-- THE TASK --
Please return the lines below verbatim, beginning at the one that has "Branmo: [471,166,525,220] ->" and stopping after the one that has "Sallia 98: [445,258,499,312]", and add no other lines.

-- RECORDS FOR PROCESSING --
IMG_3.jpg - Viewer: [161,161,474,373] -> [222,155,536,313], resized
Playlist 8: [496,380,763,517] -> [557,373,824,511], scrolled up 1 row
==
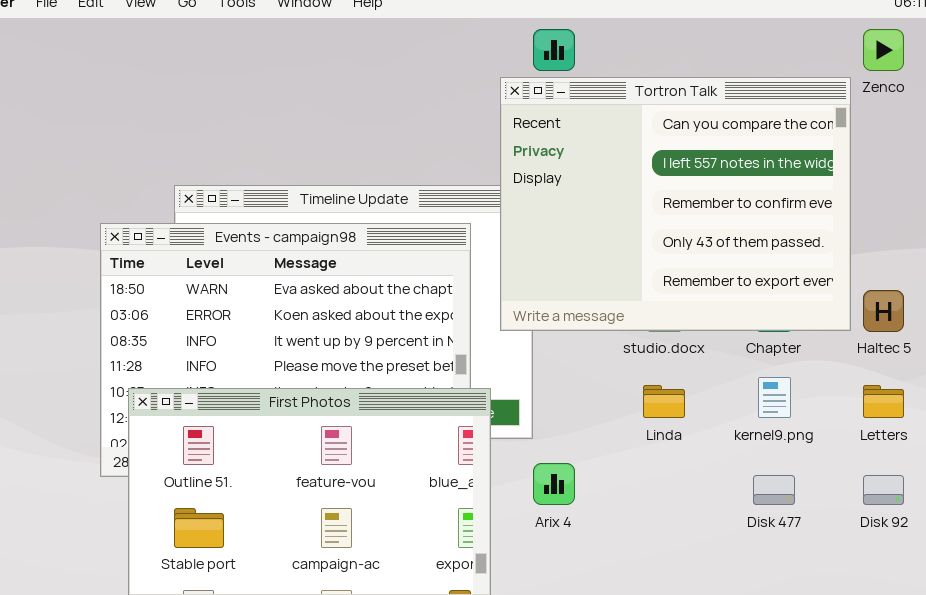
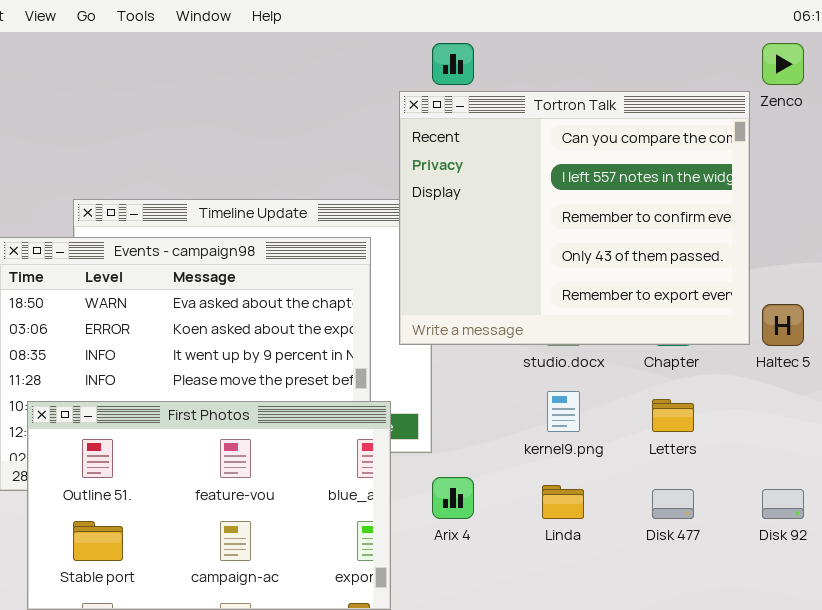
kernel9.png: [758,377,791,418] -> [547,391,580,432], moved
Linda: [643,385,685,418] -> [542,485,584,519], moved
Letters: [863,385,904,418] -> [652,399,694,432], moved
* * *
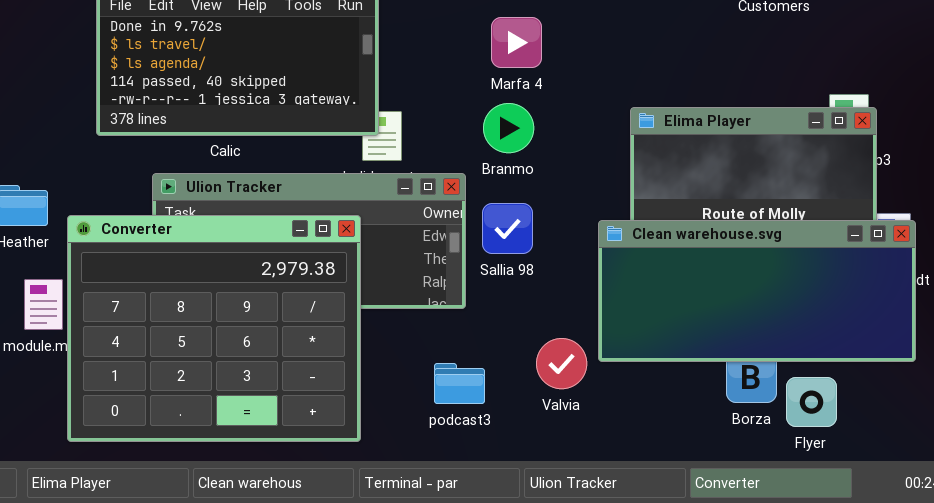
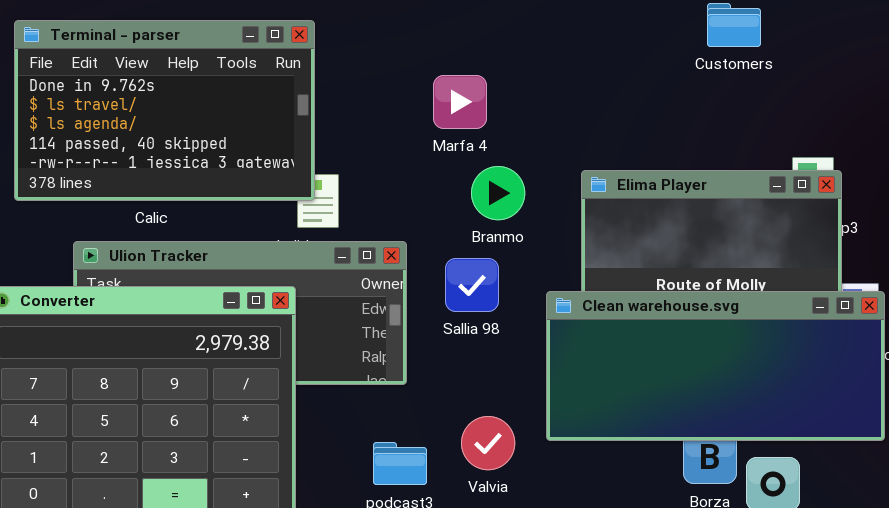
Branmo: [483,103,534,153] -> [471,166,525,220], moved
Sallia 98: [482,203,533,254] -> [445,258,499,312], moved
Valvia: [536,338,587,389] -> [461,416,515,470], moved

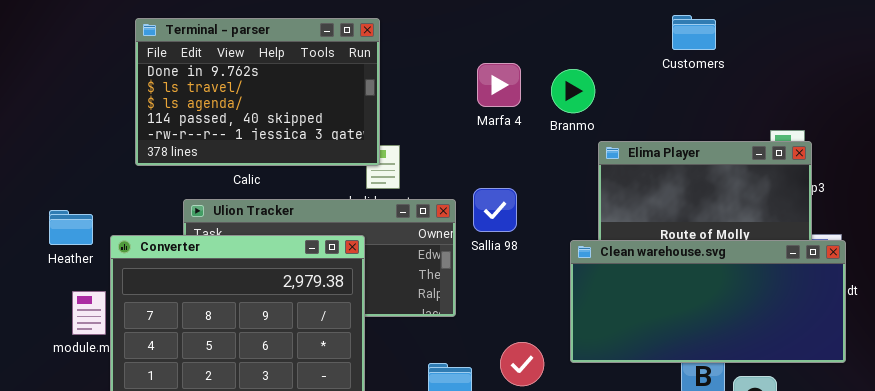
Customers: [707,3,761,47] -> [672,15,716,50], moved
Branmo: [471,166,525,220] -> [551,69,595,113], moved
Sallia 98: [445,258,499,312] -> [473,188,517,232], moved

-- THE COMPLETED TASK --
Branmo: [471,166,525,220] -> [551,69,595,113], moved
Sallia 98: [445,258,499,312] -> [473,188,517,232], moved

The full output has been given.